What this task involves: Leaving out every picture, copy the lines of the material below exactly, from the line containing "purple traffic cone [247,229,356,366] -> none" through the line containing "brown spinning top [307,217,385,302] -> none".
===
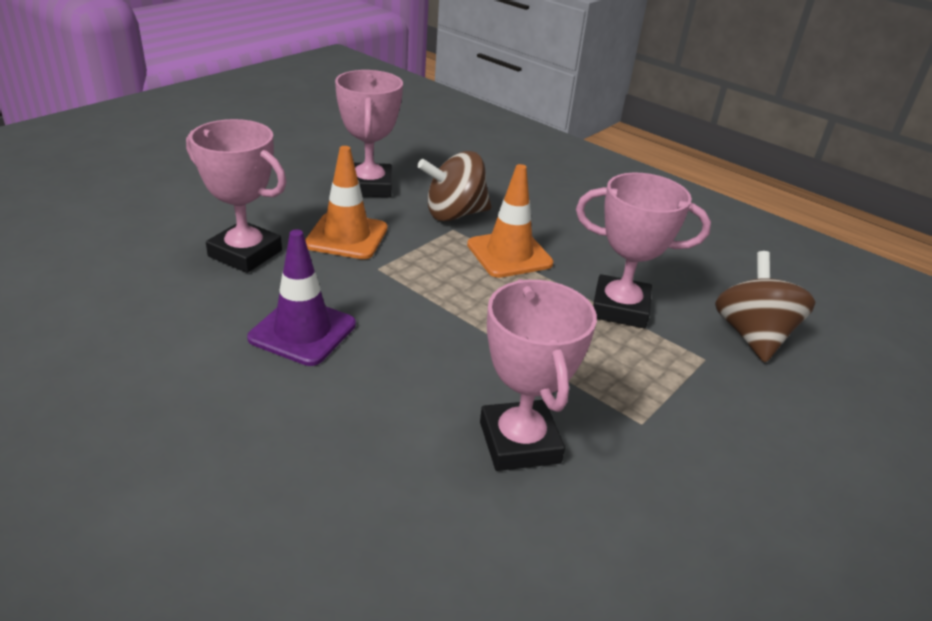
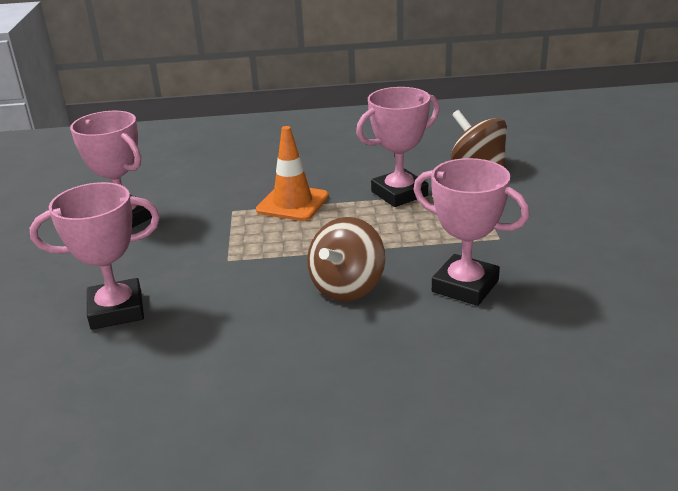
camera: 40 degrees left, 5 degrees down
purple traffic cone [247,229,356,366] -> none
orange traffic cone [305,146,387,259] -> none
brown spinning top [417,151,491,221] -> brown spinning top moved to [307,217,385,302]

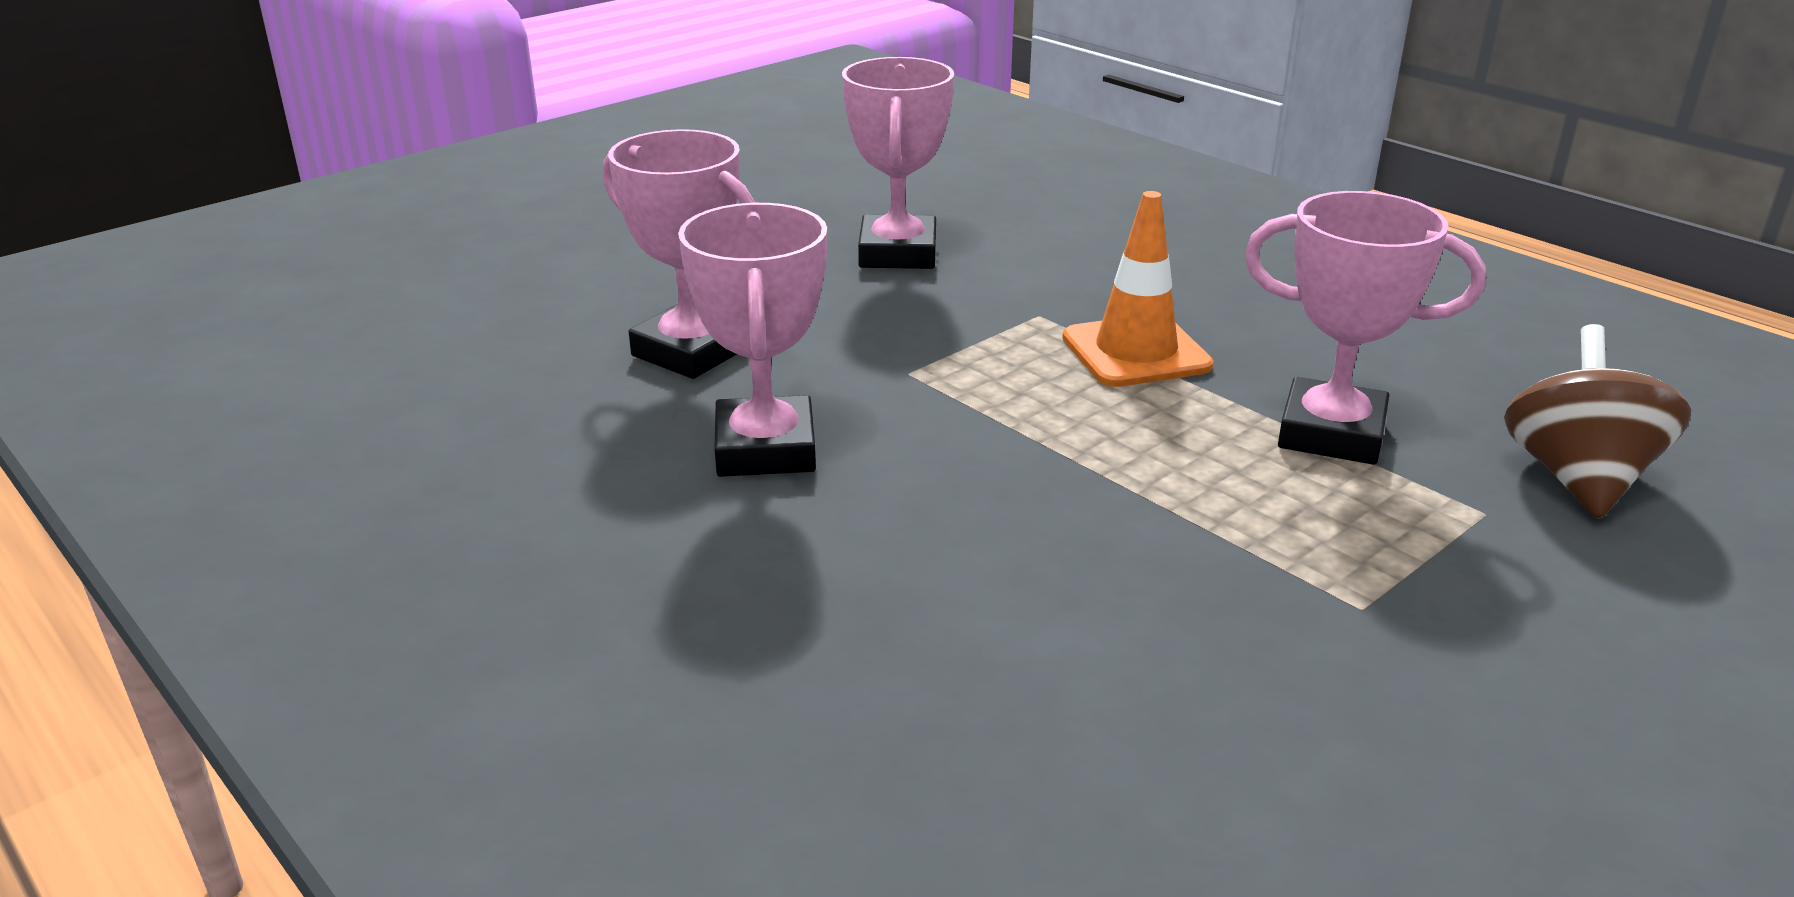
camera: 50 degrees right, 0 degrees up
brown spinning top [307,217,385,302] -> none
pink trophy [413,158,530,306] -> pink trophy moved to [678,203,827,477]

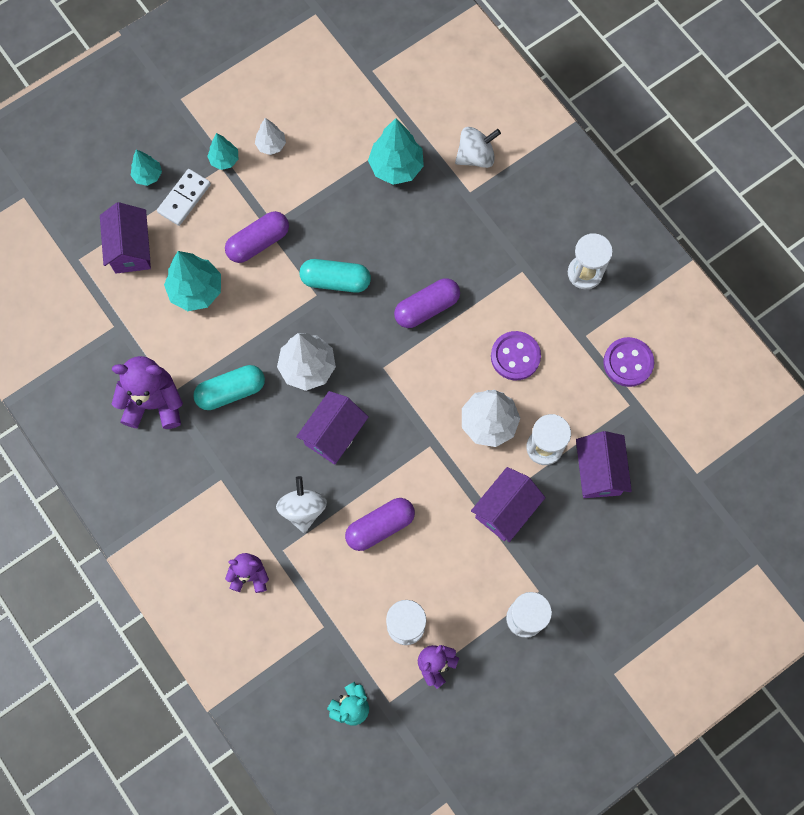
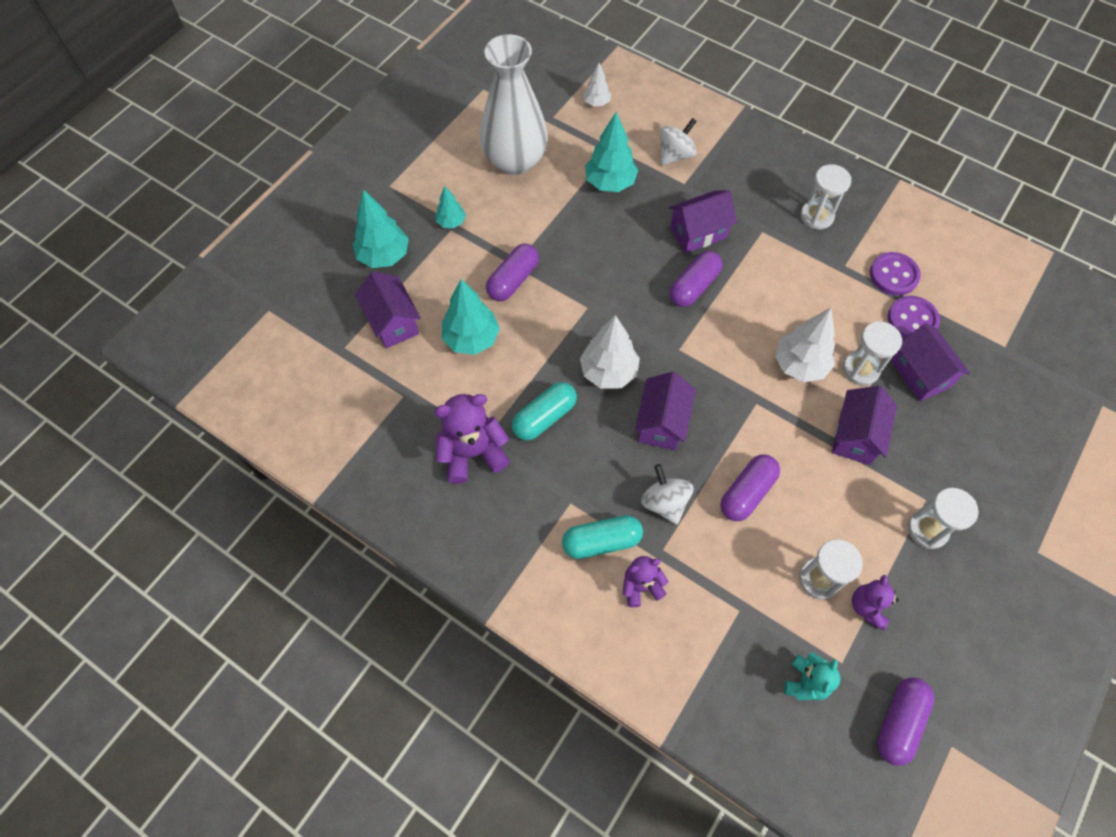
camera: 20 degrees left, 10 degrees down
turquoise tree [131,149,162,186] -> turquoise tree [353,189,409,268], size x1.77
white domino [157,169,211,226] -> none
white tree [255,118,286,155] -> white tree moved to [583,63,611,106]
turquoise capsule [299,259,371,293] -> turquoise capsule moved to [562,515,643,559]
purple button [491,331,541,380] -> purple button moved to [887,296,940,338]
none -> white vase [480,34,548,175]
none -> purple house [669,190,737,253]
none -> purple capsule [877,677,934,766]

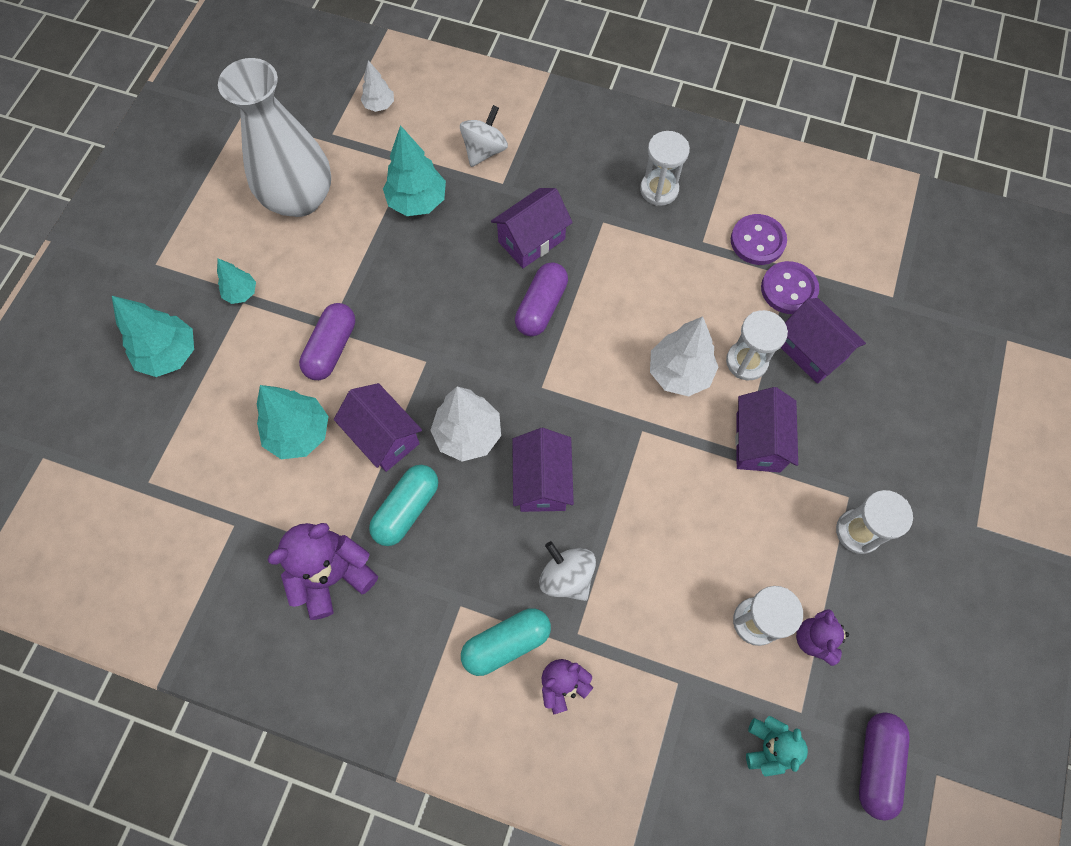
camera: 15 degrees left, 5 degrees up
purple house [355,271,421,348] -> purple house moved to [334,383,422,472]
purple capsule [720,454,780,521] -> none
===
Output of the exercise:
purple traffic cone [247,229,356,366] -> none
orange traffic cone [305,146,387,259] -> none
brown spinning top [417,151,491,221] -> brown spinning top moved to [307,217,385,302]

camera: 50 degrees right, 0 degrees up
brown spinning top [307,217,385,302] -> none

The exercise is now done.